• _The problem_
For each line of the material, write out an exact copy.

• _Data block_
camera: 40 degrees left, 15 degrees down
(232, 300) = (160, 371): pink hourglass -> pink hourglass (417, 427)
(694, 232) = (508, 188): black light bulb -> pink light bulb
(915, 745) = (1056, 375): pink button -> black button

• _Answer area_
camera: 40 degrees left, 15 degrees down
(232, 300) = (160, 371): pink hourglass -> pink hourglass (417, 427)
(694, 232) = (508, 188): black light bulb -> pink light bulb
(915, 745) = (1056, 375): pink button -> black button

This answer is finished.